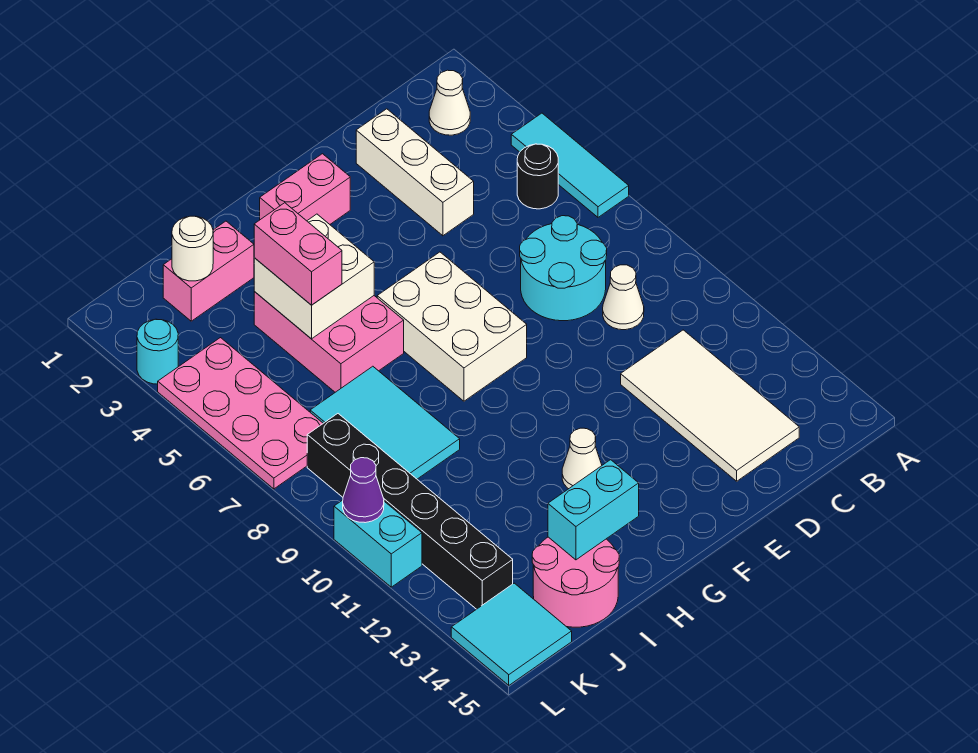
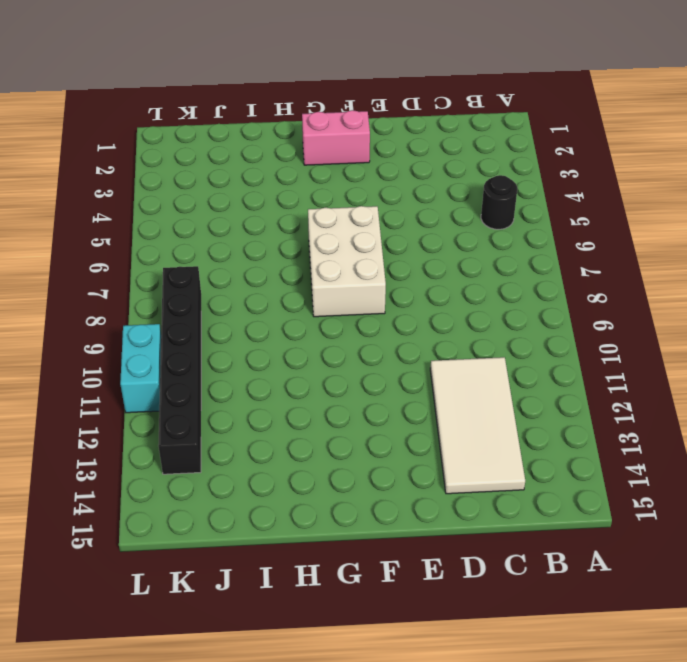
none -> cyan tile A4:A6 level 1
none -> white cone B2 level 1
none -> cyan round brick C7:D8 level 1

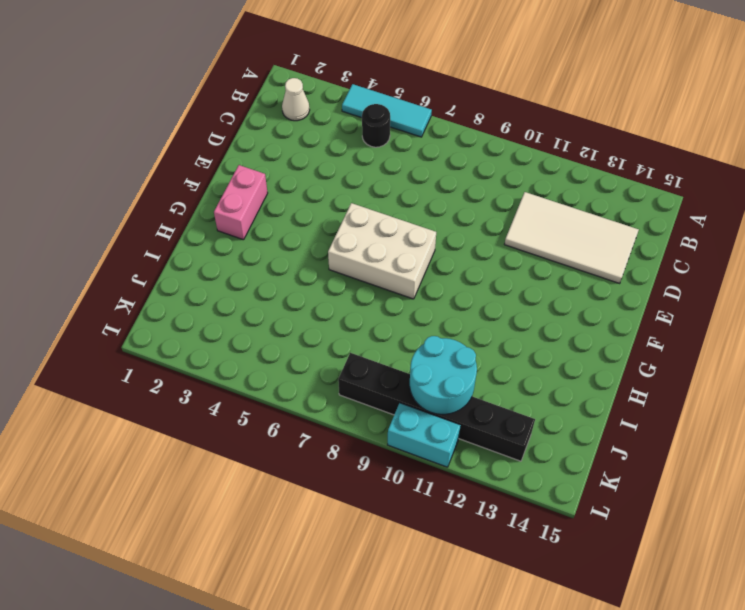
cyan round brick J10:K11 level 2 -> cyan round brick C7:D8 level 1
none -> white cone C9 level 1
none -> white brick D2:D4 level 1
none -> white cone G12 level 1

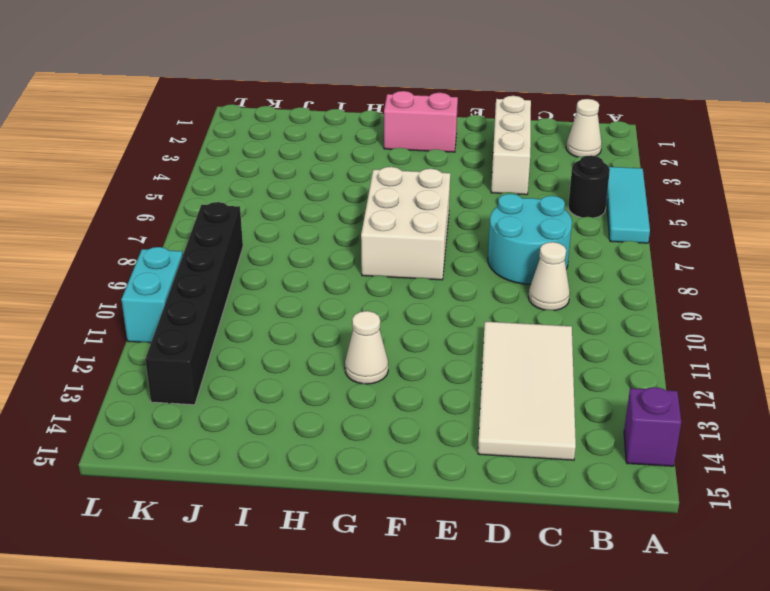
purple brick A14 level 1 -> none
none -> pink brick H4:I6 level 1
none -> pink brick I2:J2 level 1
none -> cyan tile I7:J9 level 1

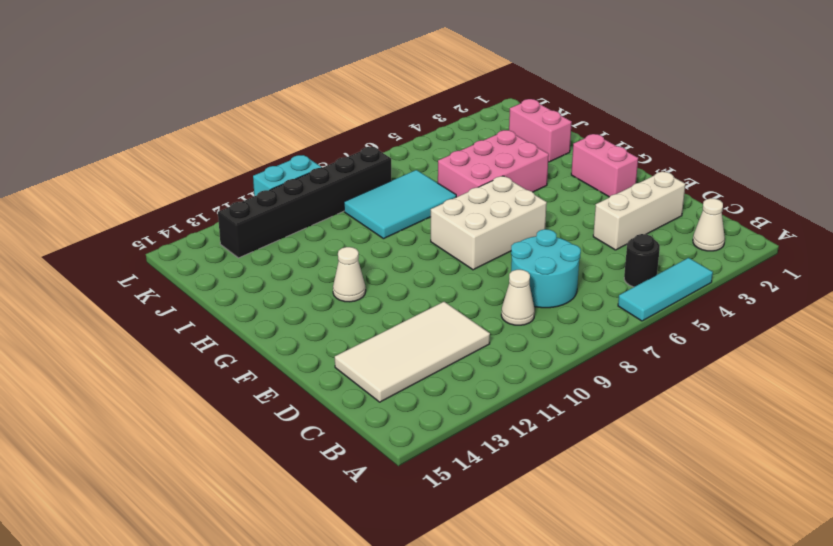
none -> pink round brick I14:J15 level 1
none -> pink plate K4:L7 level 1
none -> cyan tile K14:L15 level 1

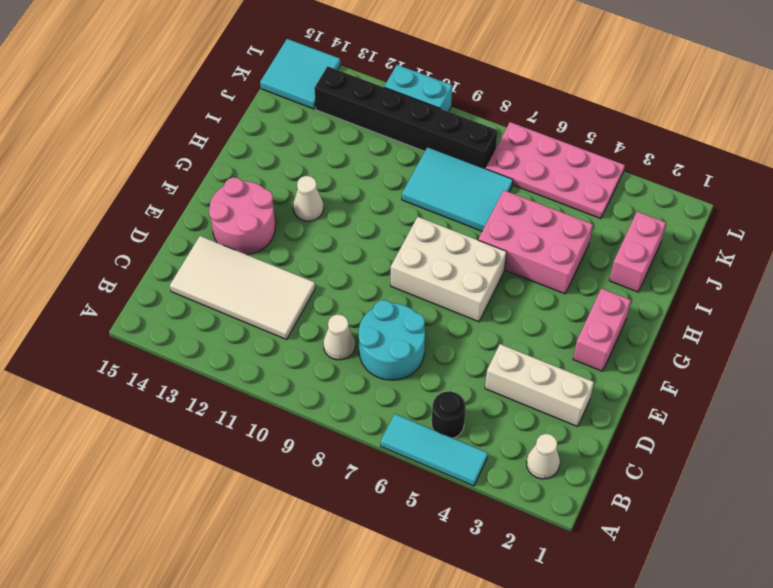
pink round brick E13:F14 level 1 -> pink round brick I14:J15 level 1
none -> cyan round brick L3 level 1
none -> white brick H4:I5 level 2
none -> cyan brick H14:I14 level 2

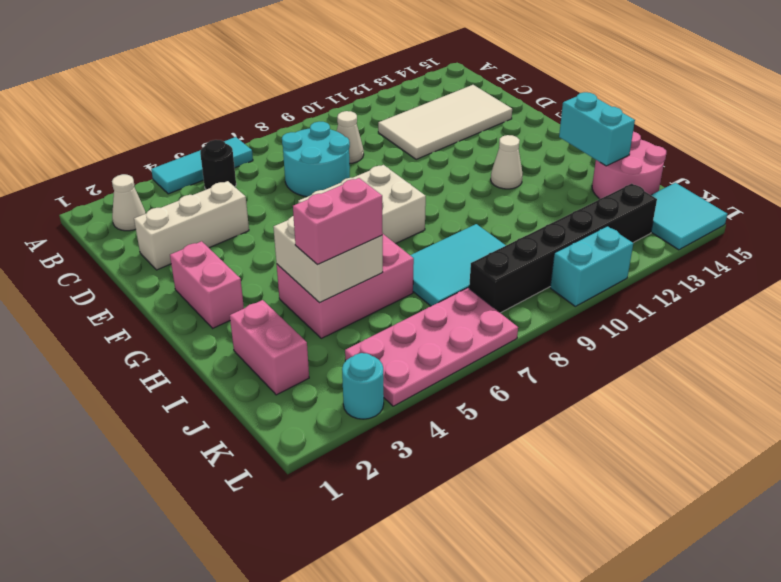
none -> white round brick J2 level 2
none -> purple cone L10 level 2

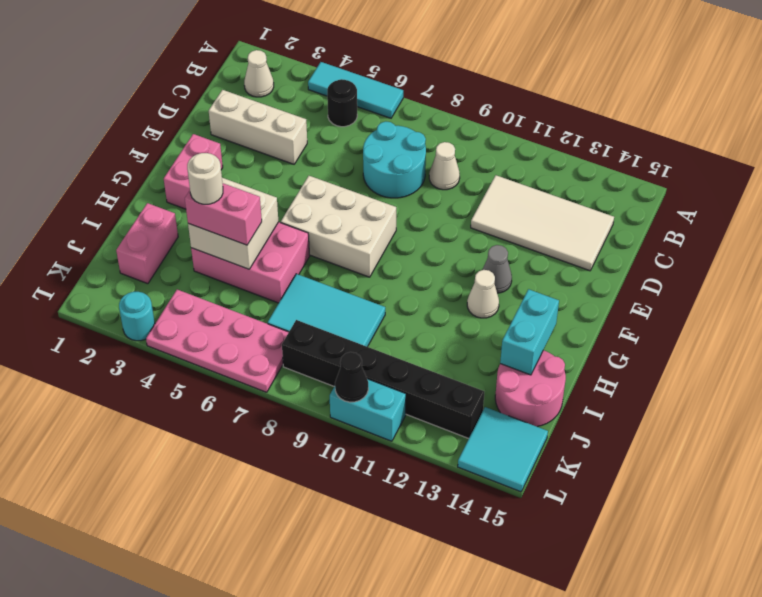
grey cone F12 level 1 -> none
white round brick I4 level 4 -> white round brick J2 level 2
black cone L10 level 2 -> purple cone L10 level 2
■ ■ ■ ■ ■ ■ ■
__EXERCISE BRIEF__
Once the line holding "none -> cyan tile K14:L15 level 1" is found, set down that line and every line after it, exactly, through the last line of the records above, omitting pictures.

__RESPONSE TO THE TASK__
none -> cyan tile K14:L15 level 1

pink round brick E13:F14 level 1 -> pink round brick I14:J15 level 1
none -> cyan round brick L3 level 1
none -> white brick H4:I5 level 2
none -> cyan brick H14:I14 level 2

none -> white round brick J2 level 2
none -> purple cone L10 level 2

grey cone F12 level 1 -> none
white round brick I4 level 4 -> white round brick J2 level 2
black cone L10 level 2 -> purple cone L10 level 2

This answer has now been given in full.